=== Entries shown ===

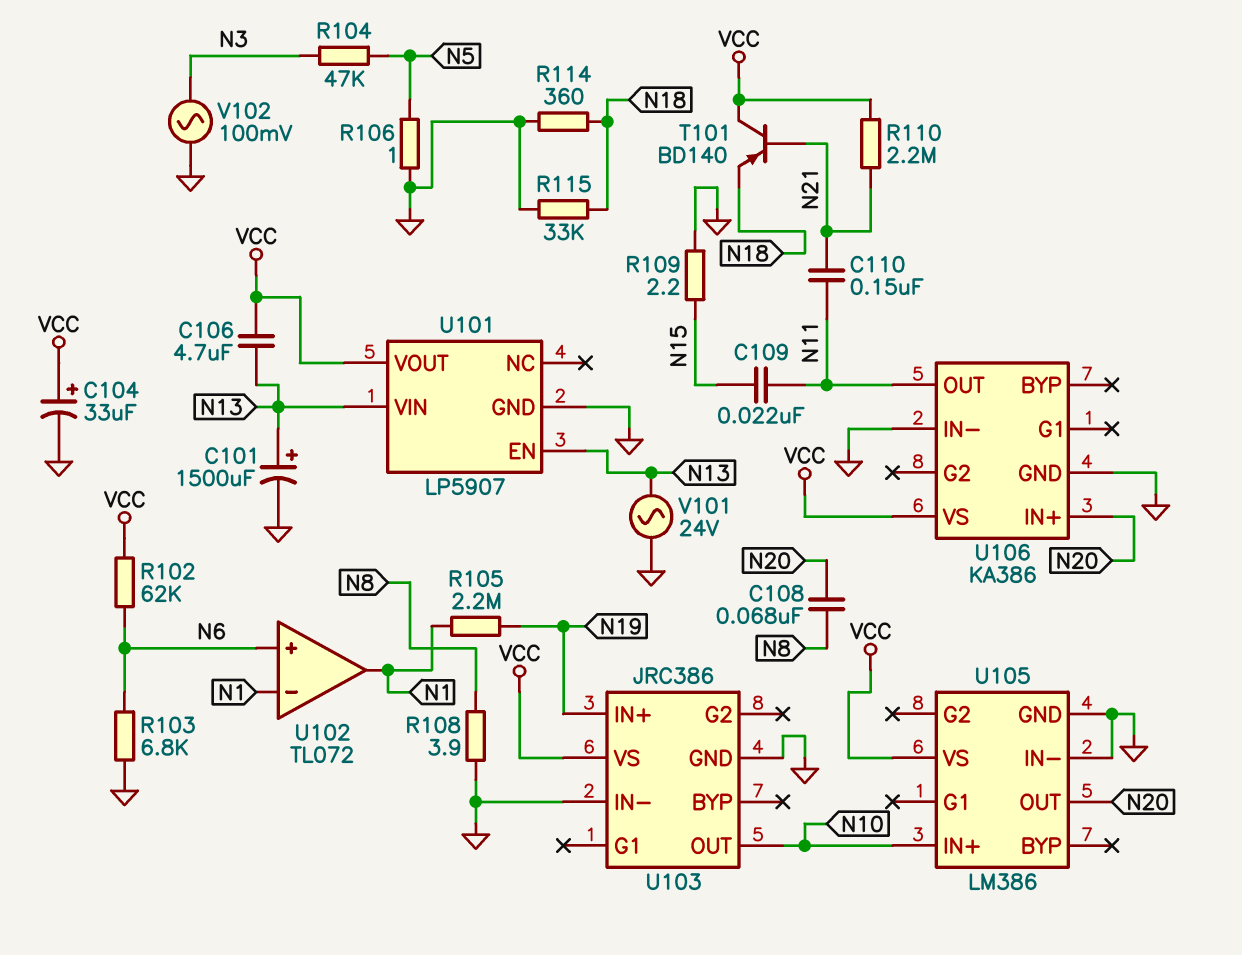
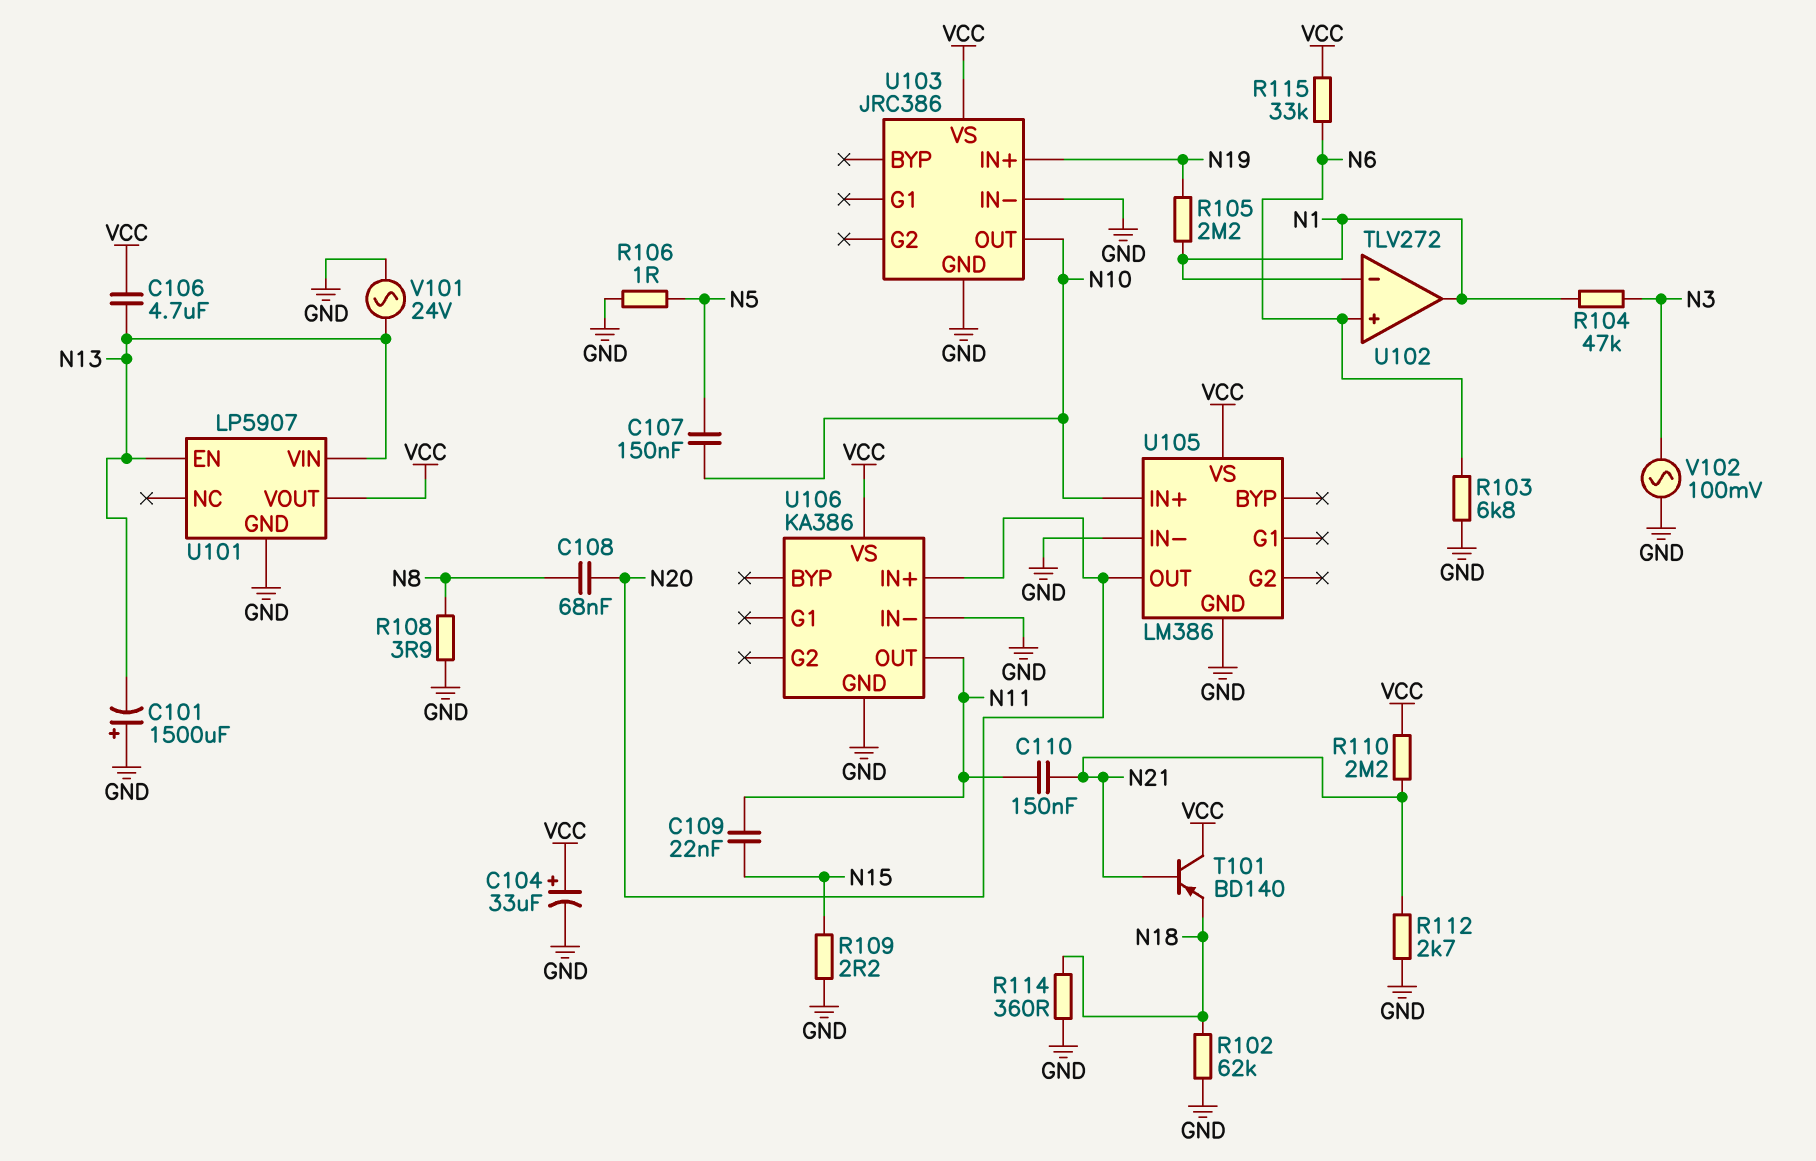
C101: 1500uF (plus N13, minus GND) -> 1500uF (plus GND, minus N13)
C107: none -> 150nF (N5, N10)
R102: 62k (N6, VCC) -> 62k (GND, N18)
R104: 47k (N3, N5) -> 47k (N1, N3)
R112: none -> 2.7k (GND, N21)
R115: 33k (GND, N18) -> 33k (N6, VCC)
U102: TL072 -> TLV272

===

- Task:
Each line of the data that includes "none" should be copied.

- Answer to the problem:
C107: none -> 150nF (N5, N10)
R112: none -> 2.7k (GND, N21)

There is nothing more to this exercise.